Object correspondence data
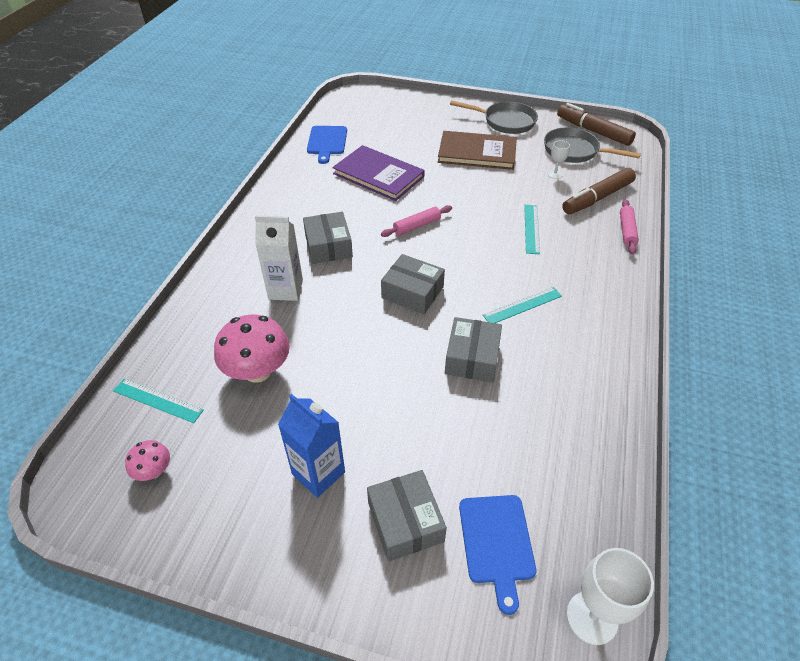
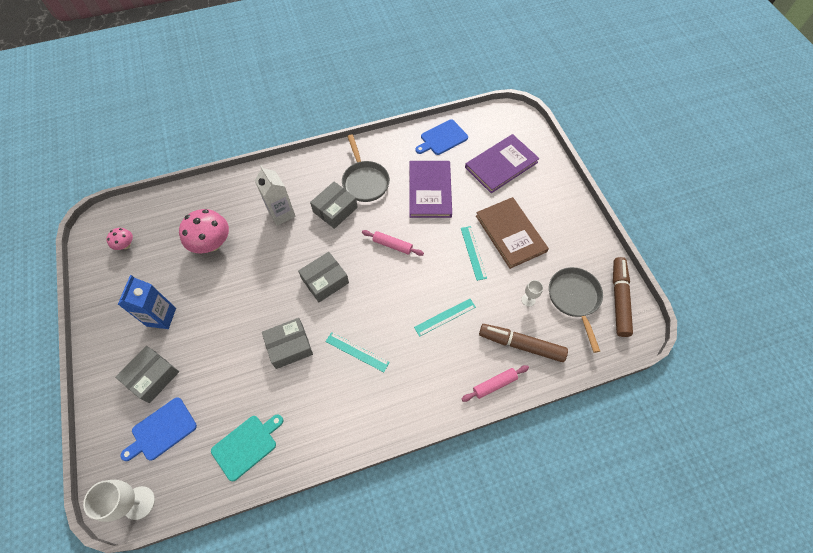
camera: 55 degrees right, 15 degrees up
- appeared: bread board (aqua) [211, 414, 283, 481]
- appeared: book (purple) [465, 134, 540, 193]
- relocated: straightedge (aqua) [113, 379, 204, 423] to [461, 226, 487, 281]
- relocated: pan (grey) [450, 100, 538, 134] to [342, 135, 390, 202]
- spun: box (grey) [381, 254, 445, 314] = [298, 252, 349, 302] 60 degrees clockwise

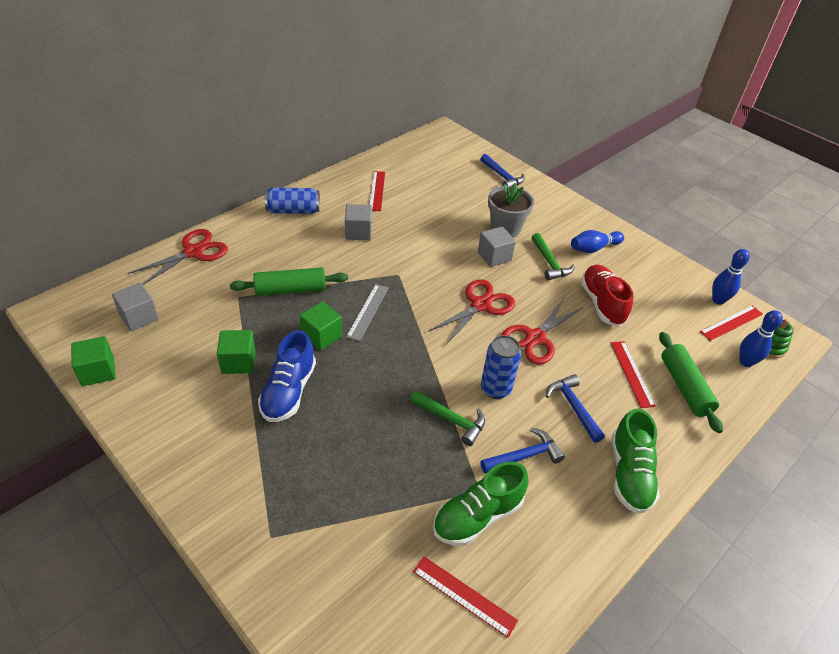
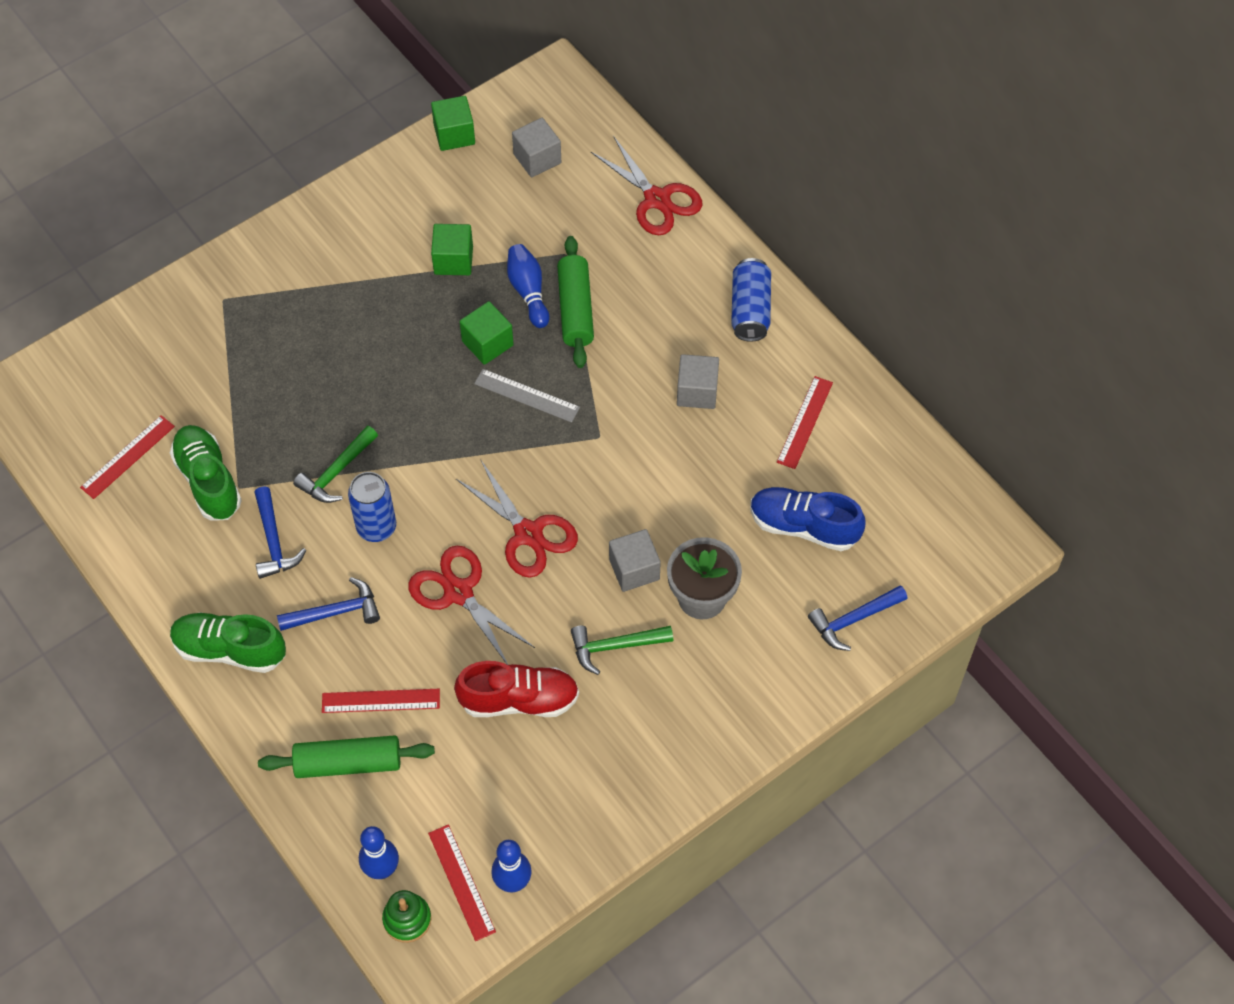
camera: 100 degrees right, 15 degrees up
- relocated: shoe (blue) [258, 330, 316, 422] to [750, 487, 866, 551]
- relocated: tenpin (blue) [571, 230, 624, 253] to [507, 244, 549, 328]
- spun: straightedge (crimson) [369, 171, 385, 211] = [777, 376, 833, 469] 75 degrees counterclockwise

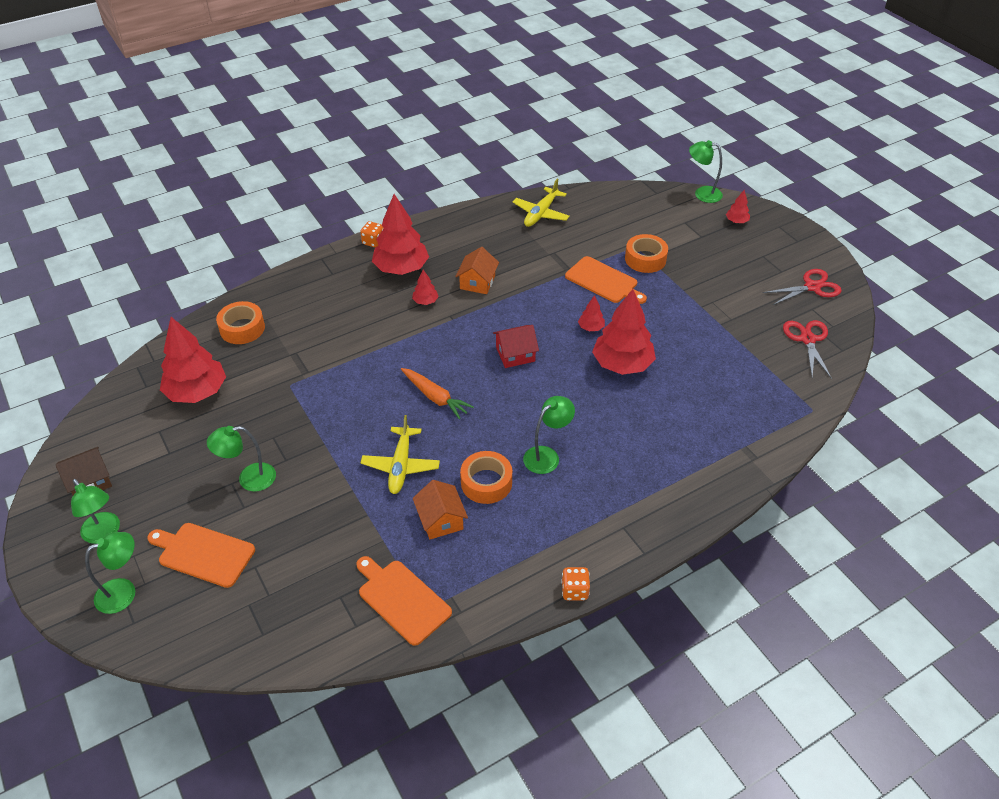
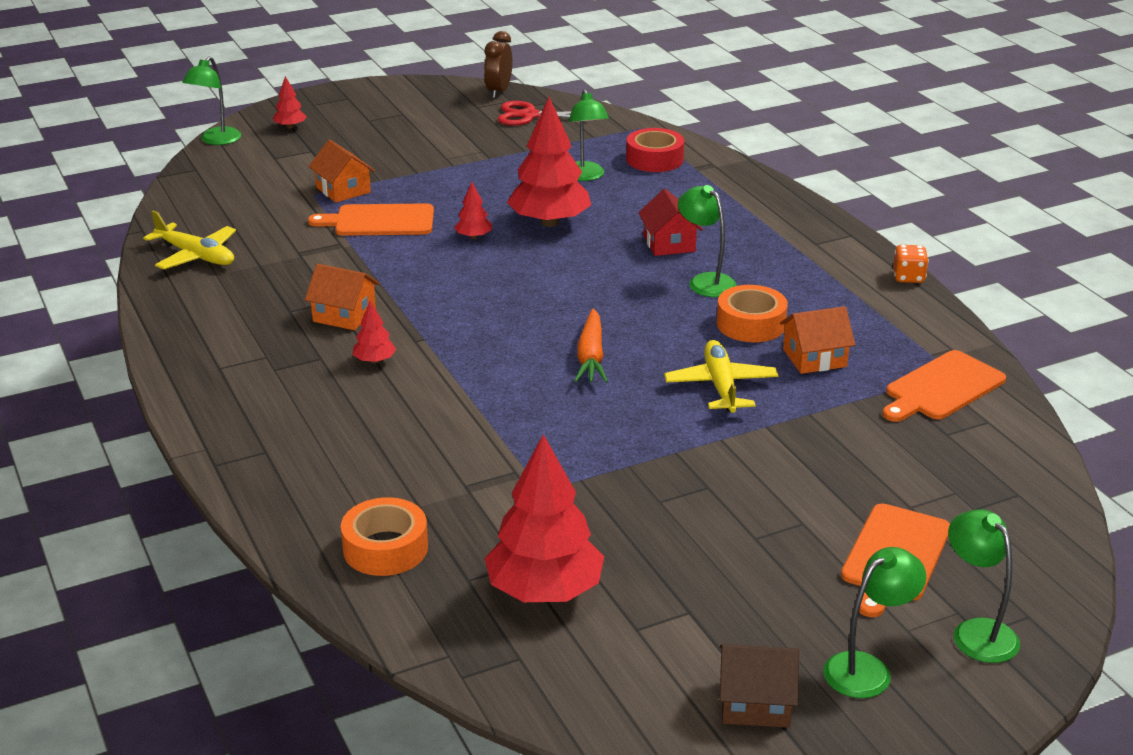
camera: 85 degrees left, 15 degrees down
- missing: dice (orange-coloured) [360, 221, 384, 248]
- missing: tree (crimson) [372, 194, 429, 275]
- missing: shears (crimson) [763, 269, 841, 305]
- appeared: clock (brown) [484, 31, 512, 98]
- appeared: roll of tape (crimson) [626, 128, 684, 172]
- relocated: lamp (emerald) [207, 426, 276, 492] to [569, 89, 609, 181]
- relocated: house (crimson) [493, 325, 539, 368] to [638, 189, 703, 256]
- exchanged: roll of tape (orange-coloured) [625, 234, 668, 273] to house (orange-coloured) [309, 140, 375, 203]
- spun: house (brown) [56, 447, 112, 495] = [720, 644, 799, 728] 60 degrees counterclockwise
- spun: toy plane (bright yellow) [361, 415, 440, 494] = [664, 340, 779, 413] 105 degrees counterclockwise
- spun: carrot (orange-coloured) [401, 368, 474, 420] = [575, 309, 608, 383] 135 degrees clockwise
- spun: bread board (orange-coloured) [565, 256, 647, 304] = [308, 203, 434, 236] 135 degrees counterclockwise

> Assignment: An exact, complete copy of the lines above from the one with "- appeared: bread" through the one with "- relocated: pan" is the whole answer.

> Answer box:
- appeared: bread board (aqua) [211, 414, 283, 481]
- appeared: book (purple) [465, 134, 540, 193]
- relocated: straightedge (aqua) [113, 379, 204, 423] to [461, 226, 487, 281]
- relocated: pan (grey) [450, 100, 538, 134] to [342, 135, 390, 202]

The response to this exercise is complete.